### EXERCISE DETAILS
Quote every line below exactly and skip any picture.

### THE DATA
=== Begin Enclosure ===

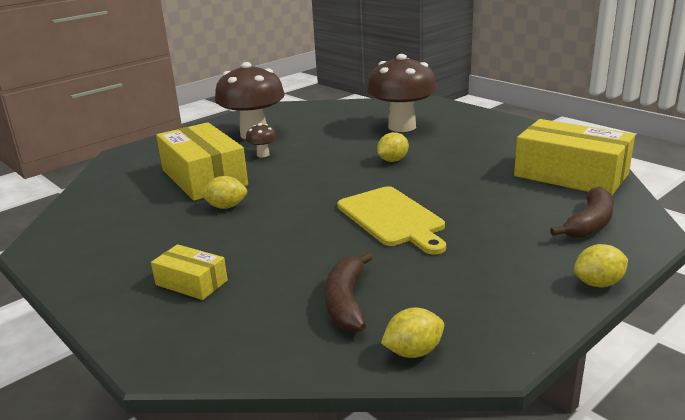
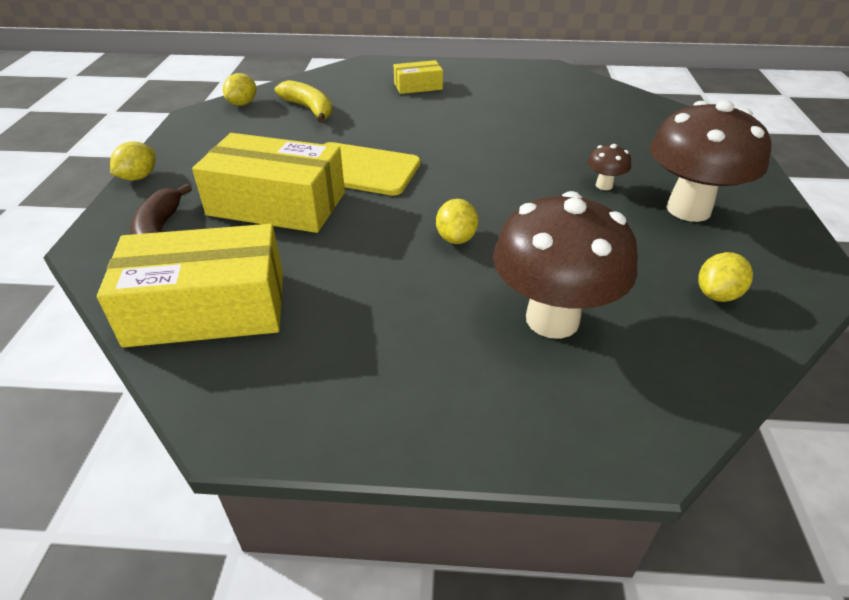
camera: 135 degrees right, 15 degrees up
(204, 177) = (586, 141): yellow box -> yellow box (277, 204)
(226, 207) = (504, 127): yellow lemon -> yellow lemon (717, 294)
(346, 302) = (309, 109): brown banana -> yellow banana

=== End Enclosure ===

### SOLUTION FOR THIS EXERCISE
camera: 135 degrees right, 15 degrees up
(204, 177) = (586, 141): yellow box -> yellow box (277, 204)
(226, 207) = (504, 127): yellow lemon -> yellow lemon (717, 294)
(346, 302) = (309, 109): brown banana -> yellow banana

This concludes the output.